» WORK TASK: Leave the pictures out. Return all other data exactly.

» RECORDS:

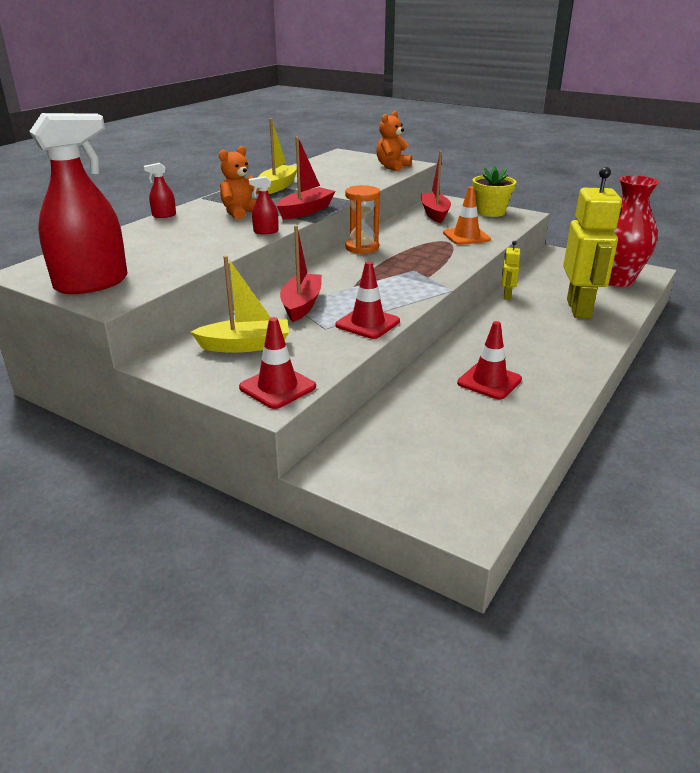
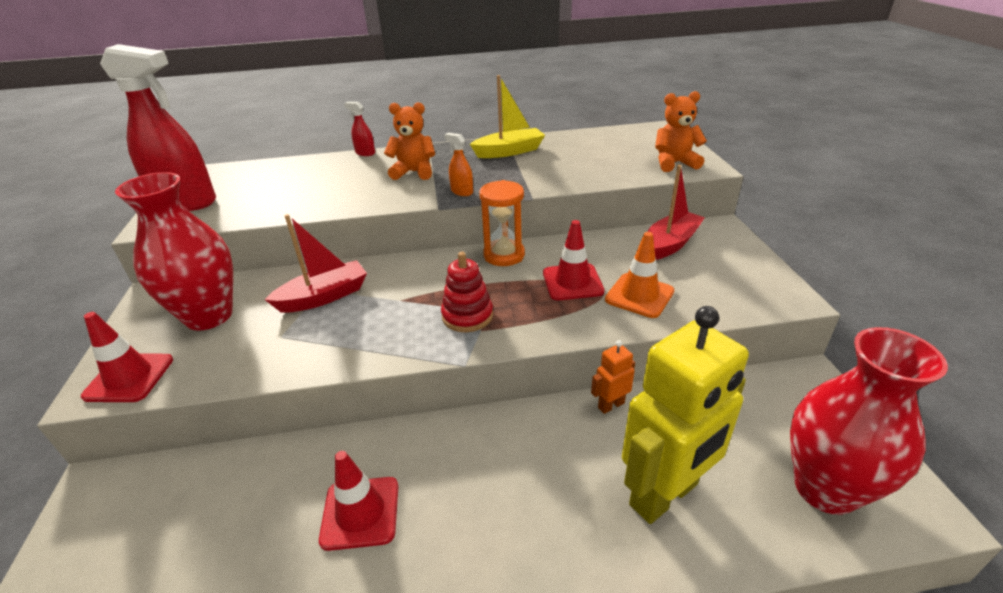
camera: 50 degrees right, 5 degrees up
(245, 346) = (209, 316): yellow boat -> red vase
(266, 231) = (380, 202): red spray bottle -> none
(305, 211) = (462, 192): red boat -> orange spray bottle
(367, 323) = (314, 355): red traffic cone -> red traffic cone (572, 282)
(407, 275) = (467, 316): none -> red stacking toy
(490, 212) = (748, 273): yellow flower pot -> none
(507, 296) = (611, 405): yellow robot -> orange robot

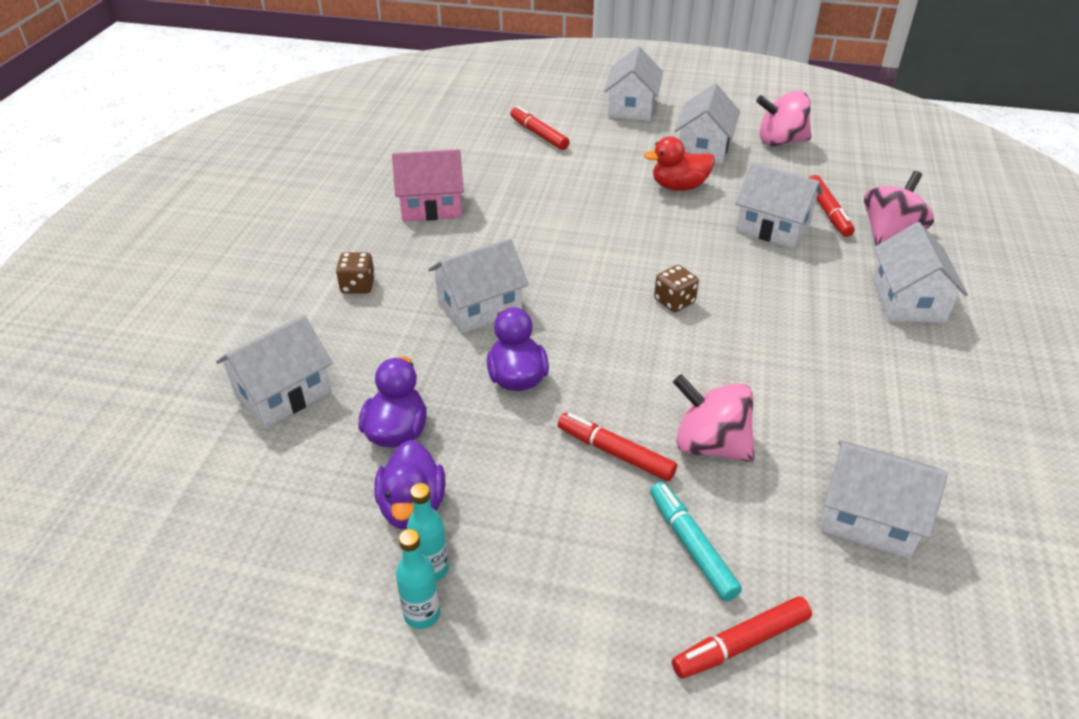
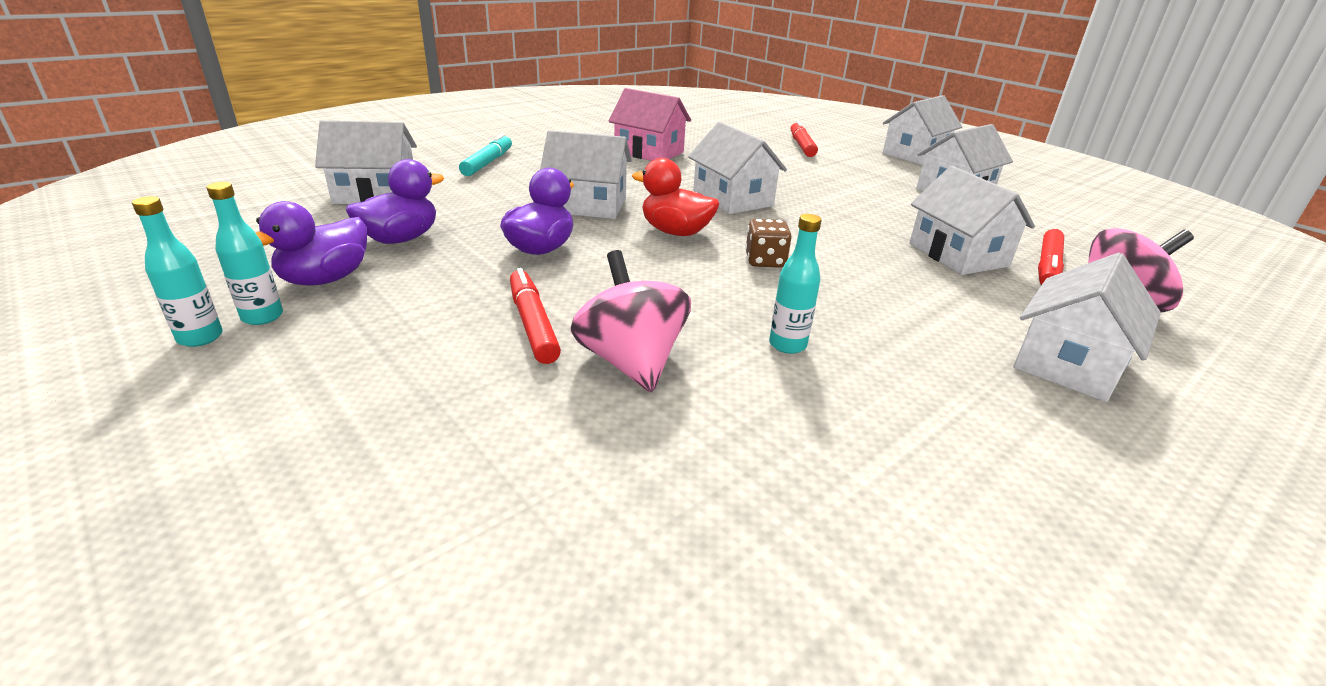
camera: 35 degrees right, 10 degrees down
(358, 286) = (524, 168): brown dice -> none
(679, 186) = (889, 203): red duck -> red duck (675, 232)
(691, 546) = (476, 421): turquoise marker -> turquoise marker (488, 163)
(741, 643) = (370, 530): red marker -> none
(771, 375) = (787, 345): none -> turquoise bottle
(780, 141) = (1054, 210): pink spinning top -> none
(869, 517) = (715, 516): white house -> white house (732, 199)

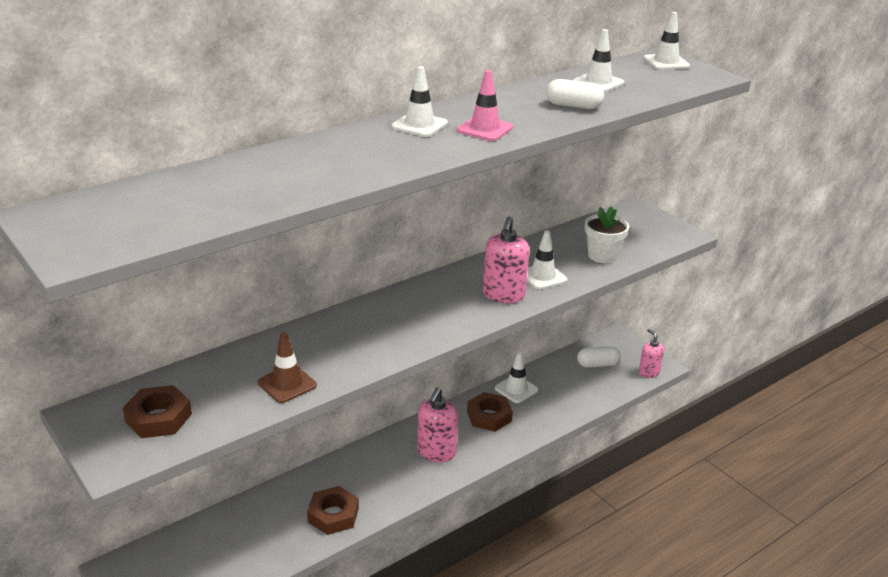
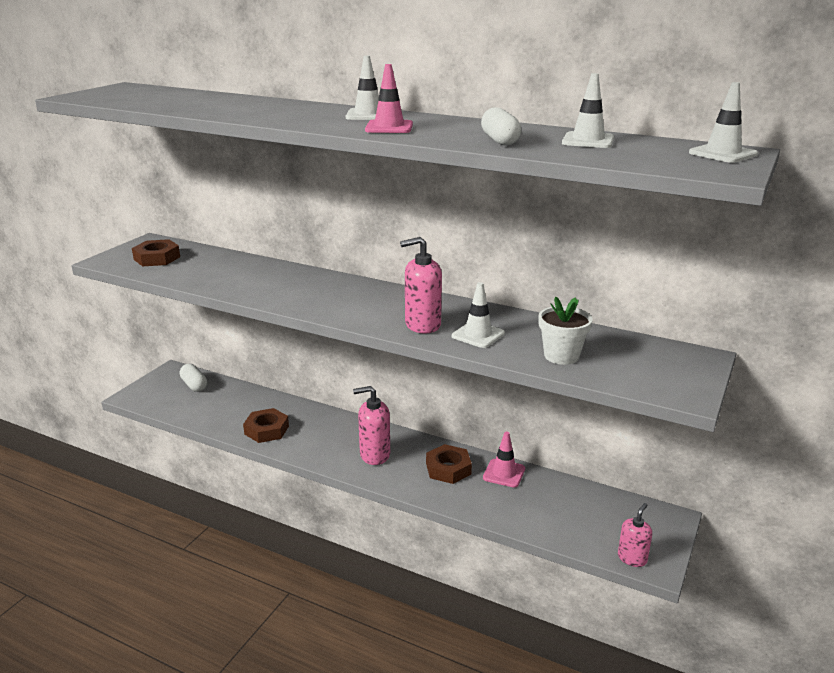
camera: 65 degrees right, 5 degrees down
(287, 384) = (218, 281): brown traffic cone -> none
(516, 389) = (504, 473): white traffic cone -> pink traffic cone
(597, 364) = (603, 516): white capsule -> white capsule (194, 385)

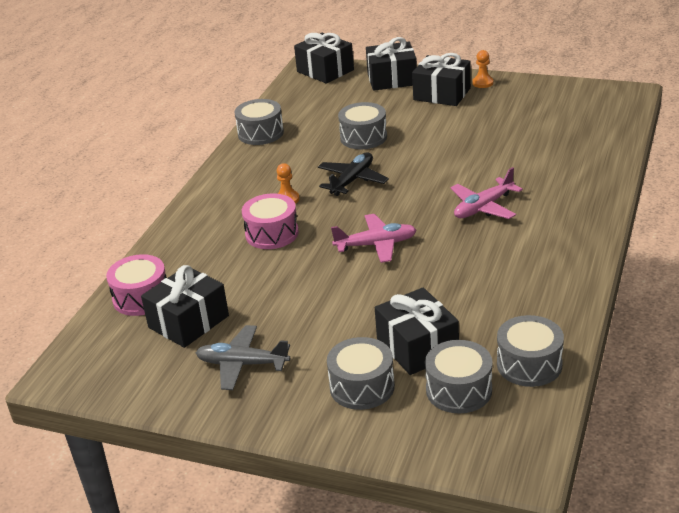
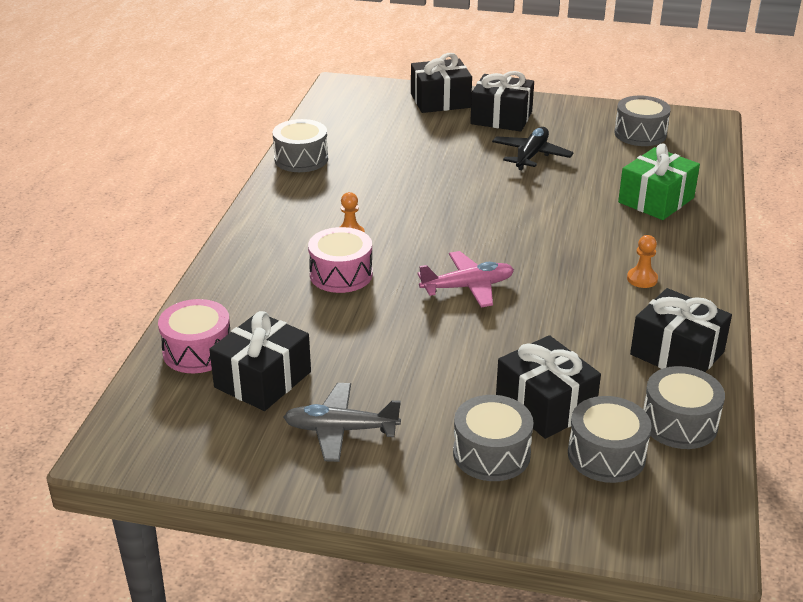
camera: 10 degrees left, 0 degrees up
(325, 71) = (361, 90): black gift -> black gift (677, 353)
(352, 180) = (422, 213): black plane -> black plane (531, 155)
(363, 137) = (423, 165): grey drum -> grey drum (640, 134)
(482, 83) = (544, 106): orange pawn -> orange pawn (642, 279)
(483, 207) = (581, 244): pink plane -> none
(561, 167) = (656, 200): none -> green gift

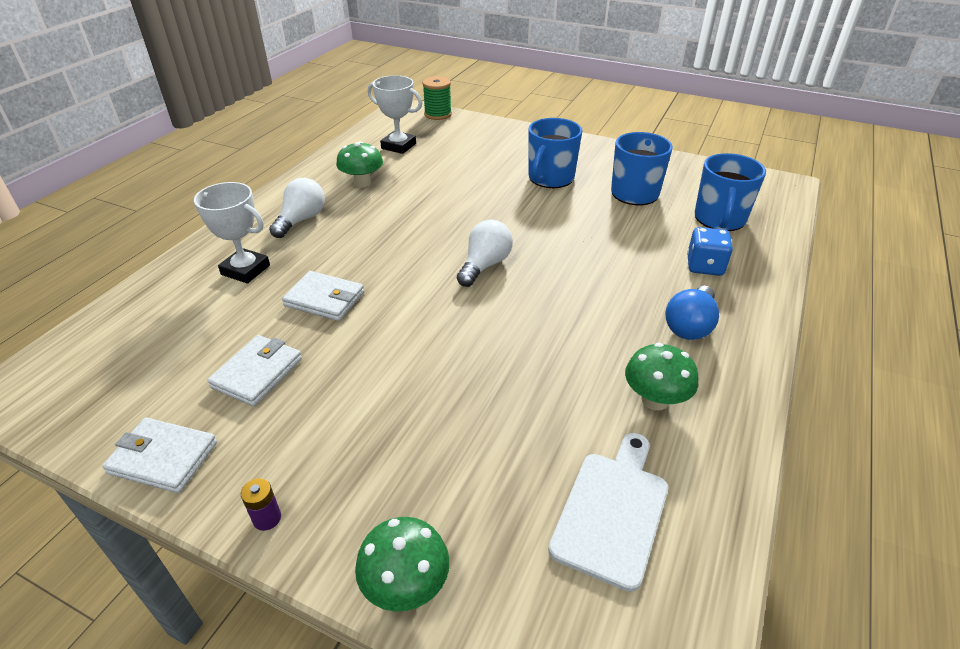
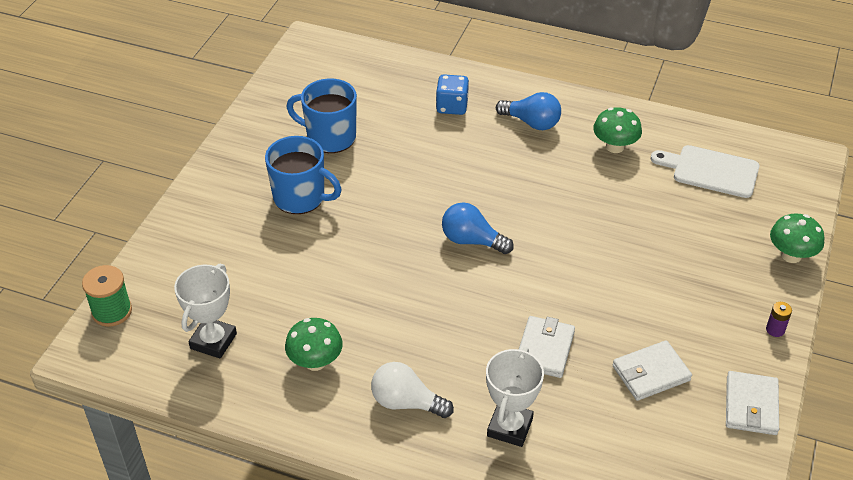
camera: 95 degrees left, 5 degrees up
(257, 373) = (651, 373): white wallet -> white wallet turned 45 degrees counterclockwise
(484, 265) = (472, 241): white light bulb -> blue light bulb
(719, 219) = (376, 89): blue mug -> none

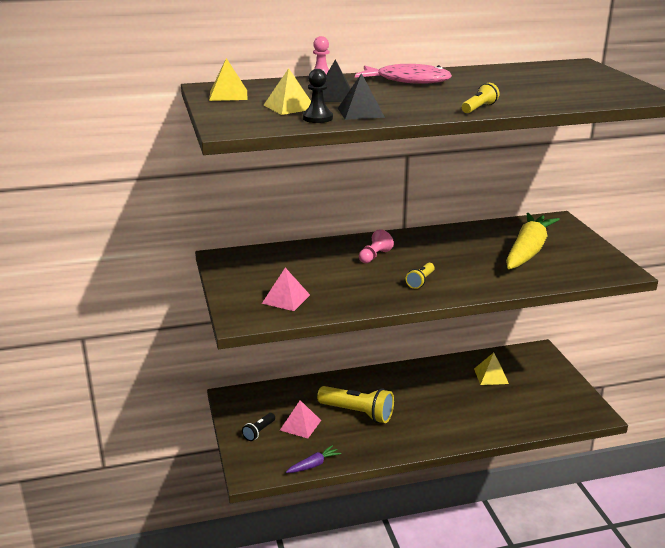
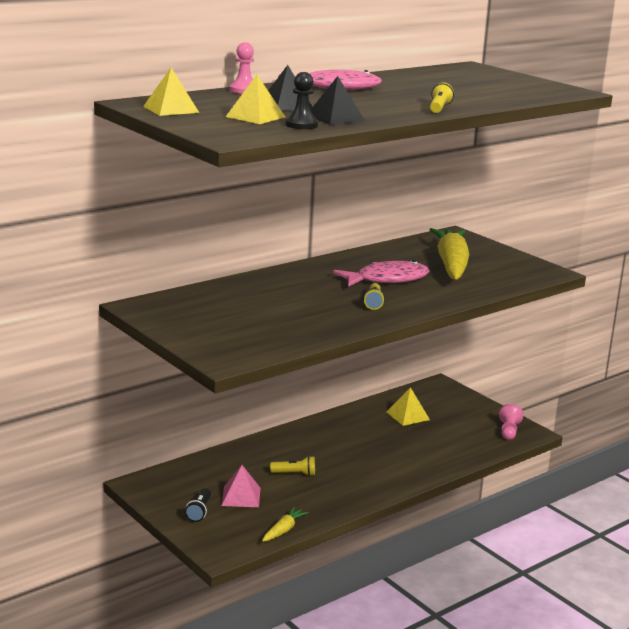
camera: 25 degrees left, 5 degrees down
(286, 299) = (252, 335): pink pyramid -> none
(313, 465) = (283, 530): purple carrot -> yellow carrot
(357, 413) = (295, 474): yellow flashlight -> yellow flashlight, size x0.51
(374, 256) = (305, 286): pink pawn -> pink pawn (509, 431)
(454, 259) = (387, 279): none -> pink fish

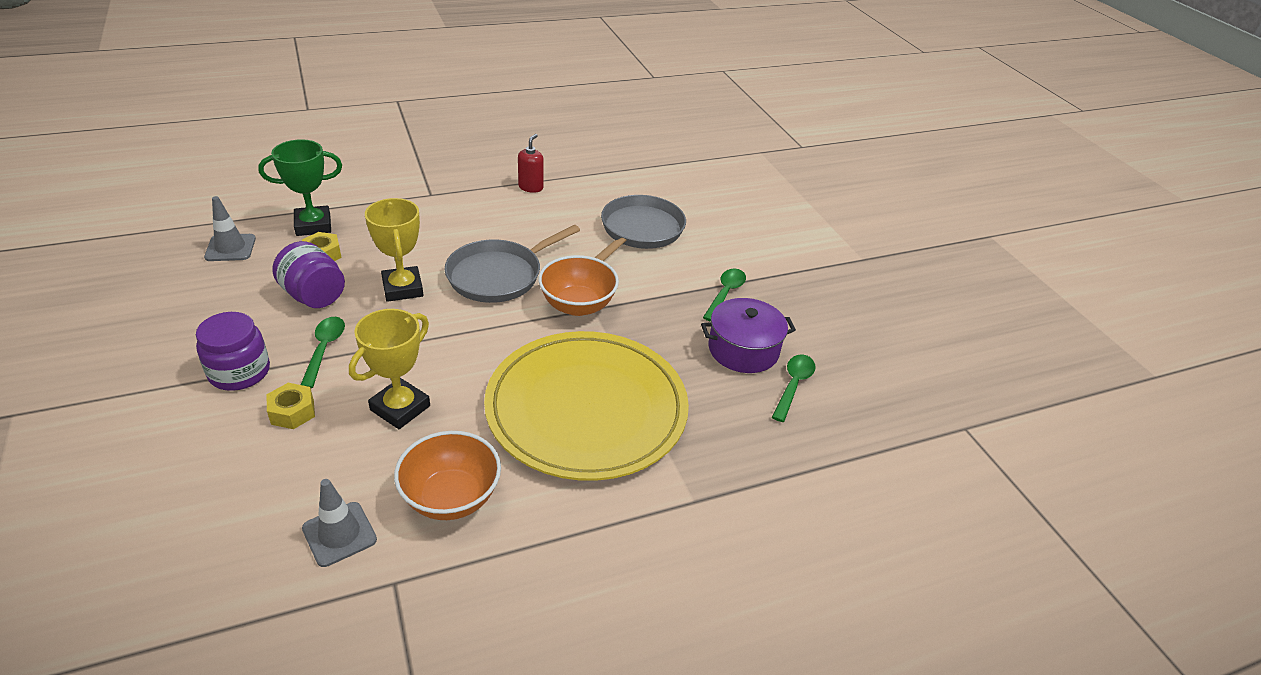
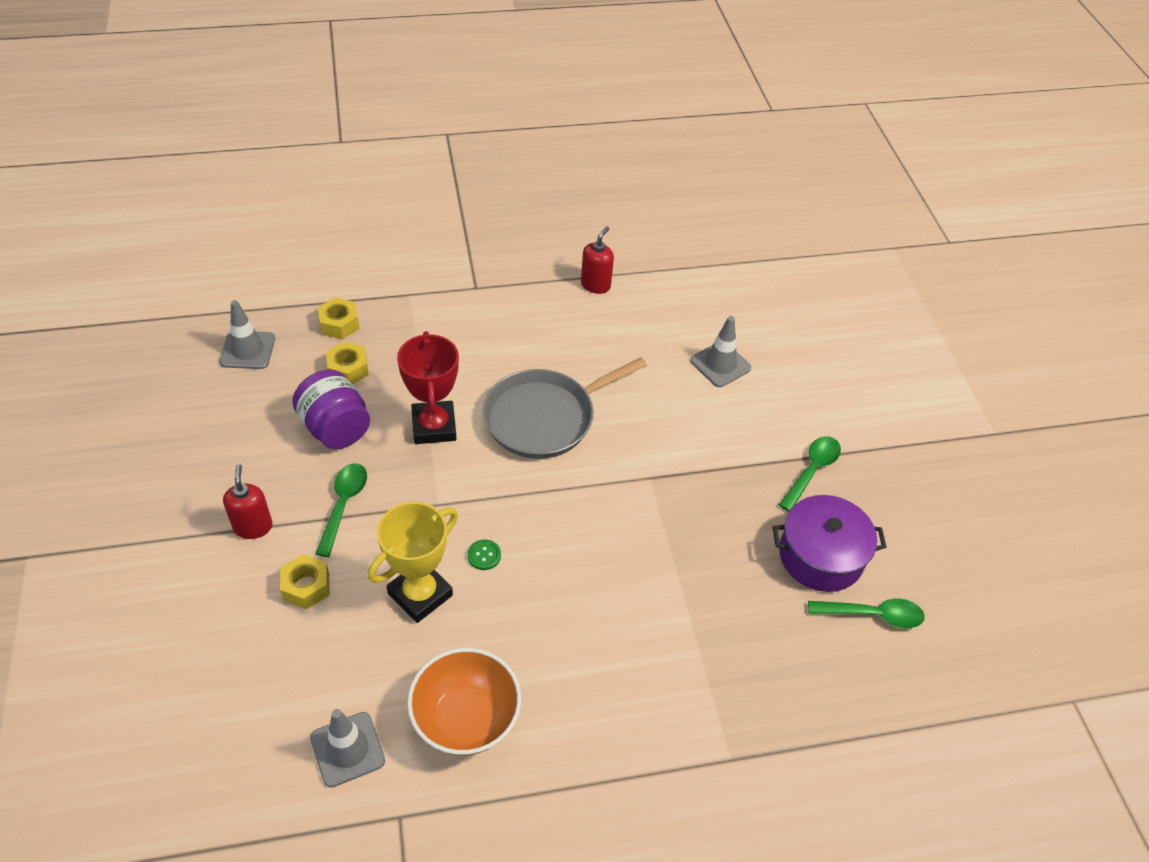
camera: 10 degrees right, 10 degrees up
(239, 372) = (253, 526): purple jar -> red soap dispenser
(313, 225) = (339, 324): green trophy -> yellow nut
(403, 288) = (434, 426): yellow trophy -> red trophy
(456, 374) = (484, 555): none -> green button
(577, 305) = (632, 471): orange bowl -> none
(586, 409) = (625, 620): yellow plate -> none
(640, 231) = (720, 364): grey pan -> grey traffic cone
(793, 385) = (872, 615): green spoon -> green spoon turned 60 degrees clockwise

» TASK RESPONSE:
camera: 50 degrees right, 5 degrees up
(245, 346) = (209, 316): yellow boat -> red vase
(266, 231) = (380, 202): red spray bottle -> none
(305, 211) = (462, 192): red boat -> orange spray bottle
(367, 323) = (314, 355): red traffic cone -> red traffic cone (572, 282)
(407, 275) = (467, 316): none -> red stacking toy
(490, 212) = (748, 273): yellow flower pot -> none
(507, 296) = (611, 405): yellow robot -> orange robot

camera: 35 degrees right, 10 degrees down
(358, 286) = (524, 168): brown dice -> none
(679, 186) = (889, 203): red duck -> red duck (675, 232)
(691, 546) = (476, 421): turquoise marker -> turquoise marker (488, 163)
(741, 643) = (370, 530): red marker -> none
(771, 375) = (787, 345): none -> turquoise bottle
(780, 141) = (1054, 210): pink spinning top -> none
(869, 517) = (715, 516): white house -> white house (732, 199)

camera: 65 degrees right, 5 degrees down
(287, 384) = (218, 281): brown traffic cone -> none
(516, 389) = (504, 473): white traffic cone -> pink traffic cone
(597, 364) = (603, 516): white capsule -> white capsule (194, 385)

camera: 10 degrees left, 0 degrees up
(325, 71) = (361, 90): black gift -> black gift (677, 353)
(352, 180) = (422, 213): black plane -> black plane (531, 155)
(363, 137) = (423, 165): grey drum -> grey drum (640, 134)
(482, 83) = (544, 106): orange pawn -> orange pawn (642, 279)
(483, 207) = (581, 244): pink plane -> none
(561, 167) = (656, 200): none -> green gift

camera: 95 degrees left, 5 degrees up
(257, 373) = (651, 373): white wallet -> white wallet turned 45 degrees counterclockwise
(484, 265) = (472, 241): white light bulb -> blue light bulb
(719, 219) = (376, 89): blue mug -> none

camera: 25 degrees left, 5 degrees down
(286, 299) = (252, 335): pink pyramid -> none
(313, 465) = (283, 530): purple carrot -> yellow carrot
(357, 413) = (295, 474): yellow flashlight -> yellow flashlight, size x0.51
(374, 256) = (305, 286): pink pawn -> pink pawn (509, 431)
(454, 259) = (387, 279): none -> pink fish

camera: 10 degrees right, 10 degrees up
(239, 372) = (253, 526): purple jar -> red soap dispenser
(313, 225) = (339, 324): green trophy -> yellow nut
(403, 288) = (434, 426): yellow trophy -> red trophy
(456, 374) = (484, 555): none -> green button
(577, 305) = (632, 471): orange bowl -> none
(586, 409) = (625, 620): yellow plate -> none
(640, 231) = (720, 364): grey pan -> grey traffic cone
(793, 385) = (872, 615): green spoon -> green spoon turned 60 degrees clockwise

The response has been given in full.